◆ What to produce:
Once the line containing "purple square: (138, 83) -> (101, 96), moved" is found, retype it and each line after it through the last entry below, word for word, and nothing else.

━━ Information shown

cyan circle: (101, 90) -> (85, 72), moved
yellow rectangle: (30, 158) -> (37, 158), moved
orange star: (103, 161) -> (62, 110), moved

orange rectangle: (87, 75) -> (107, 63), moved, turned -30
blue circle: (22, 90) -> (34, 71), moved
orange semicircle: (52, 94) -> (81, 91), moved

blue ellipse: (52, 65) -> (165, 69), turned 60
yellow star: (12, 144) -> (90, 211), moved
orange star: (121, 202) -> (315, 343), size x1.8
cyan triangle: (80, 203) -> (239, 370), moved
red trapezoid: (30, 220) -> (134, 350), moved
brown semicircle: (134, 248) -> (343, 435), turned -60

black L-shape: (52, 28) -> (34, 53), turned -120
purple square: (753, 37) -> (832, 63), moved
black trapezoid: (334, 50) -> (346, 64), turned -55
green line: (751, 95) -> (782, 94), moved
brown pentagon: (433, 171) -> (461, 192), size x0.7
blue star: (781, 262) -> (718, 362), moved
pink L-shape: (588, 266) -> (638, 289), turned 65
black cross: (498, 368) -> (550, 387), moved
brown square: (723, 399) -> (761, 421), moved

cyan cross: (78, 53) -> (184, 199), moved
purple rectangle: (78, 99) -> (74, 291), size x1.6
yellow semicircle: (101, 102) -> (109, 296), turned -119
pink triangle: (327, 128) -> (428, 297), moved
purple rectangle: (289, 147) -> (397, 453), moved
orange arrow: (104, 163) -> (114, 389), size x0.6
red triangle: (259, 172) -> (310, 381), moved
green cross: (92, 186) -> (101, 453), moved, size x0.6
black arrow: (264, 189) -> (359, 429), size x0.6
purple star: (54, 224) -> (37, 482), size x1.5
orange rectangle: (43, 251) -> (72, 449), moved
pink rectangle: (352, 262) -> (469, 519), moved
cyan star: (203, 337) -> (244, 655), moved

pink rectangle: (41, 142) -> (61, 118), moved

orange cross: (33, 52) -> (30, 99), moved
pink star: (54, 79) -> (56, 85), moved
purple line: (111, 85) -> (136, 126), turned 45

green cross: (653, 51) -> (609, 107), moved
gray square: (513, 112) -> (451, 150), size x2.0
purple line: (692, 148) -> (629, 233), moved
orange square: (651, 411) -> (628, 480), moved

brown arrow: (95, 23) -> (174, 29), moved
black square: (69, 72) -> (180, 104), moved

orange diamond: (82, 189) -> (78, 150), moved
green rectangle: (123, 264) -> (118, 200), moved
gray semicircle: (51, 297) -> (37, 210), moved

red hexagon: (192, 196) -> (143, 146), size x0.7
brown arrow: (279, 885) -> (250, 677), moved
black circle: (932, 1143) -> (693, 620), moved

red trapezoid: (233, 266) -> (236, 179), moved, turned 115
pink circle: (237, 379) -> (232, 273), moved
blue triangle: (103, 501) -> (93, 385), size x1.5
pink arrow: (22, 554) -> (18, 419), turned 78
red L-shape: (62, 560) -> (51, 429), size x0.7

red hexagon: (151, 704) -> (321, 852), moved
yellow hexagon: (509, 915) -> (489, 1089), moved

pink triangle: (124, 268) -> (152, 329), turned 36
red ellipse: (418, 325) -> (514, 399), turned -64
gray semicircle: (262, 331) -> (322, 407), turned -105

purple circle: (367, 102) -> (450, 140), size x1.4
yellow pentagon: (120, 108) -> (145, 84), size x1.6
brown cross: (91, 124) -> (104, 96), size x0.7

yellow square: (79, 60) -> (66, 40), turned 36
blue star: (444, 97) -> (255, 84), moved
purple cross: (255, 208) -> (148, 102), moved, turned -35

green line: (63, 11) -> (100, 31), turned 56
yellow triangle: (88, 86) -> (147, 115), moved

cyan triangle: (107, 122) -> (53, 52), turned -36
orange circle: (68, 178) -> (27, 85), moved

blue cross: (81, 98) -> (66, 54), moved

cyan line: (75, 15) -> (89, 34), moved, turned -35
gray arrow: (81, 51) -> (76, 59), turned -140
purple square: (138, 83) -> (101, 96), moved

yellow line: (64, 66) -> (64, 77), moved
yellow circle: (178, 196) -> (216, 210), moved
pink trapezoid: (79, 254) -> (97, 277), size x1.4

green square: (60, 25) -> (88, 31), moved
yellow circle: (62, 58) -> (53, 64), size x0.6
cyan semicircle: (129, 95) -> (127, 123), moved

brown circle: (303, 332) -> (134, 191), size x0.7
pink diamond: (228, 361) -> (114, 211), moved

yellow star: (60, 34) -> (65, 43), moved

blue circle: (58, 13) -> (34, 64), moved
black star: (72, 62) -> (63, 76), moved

━━━━

◆ Answer box:
purple square: (138, 83) -> (101, 96), moved

yellow line: (64, 66) -> (64, 77), moved
yellow circle: (178, 196) -> (216, 210), moved
pink trapezoid: (79, 254) -> (97, 277), size x1.4

green square: (60, 25) -> (88, 31), moved
yellow circle: (62, 58) -> (53, 64), size x0.6
cyan semicircle: (129, 95) -> (127, 123), moved

brown circle: (303, 332) -> (134, 191), size x0.7
pink diamond: (228, 361) -> (114, 211), moved

yellow star: (60, 34) -> (65, 43), moved

blue circle: (58, 13) -> (34, 64), moved
black star: (72, 62) -> (63, 76), moved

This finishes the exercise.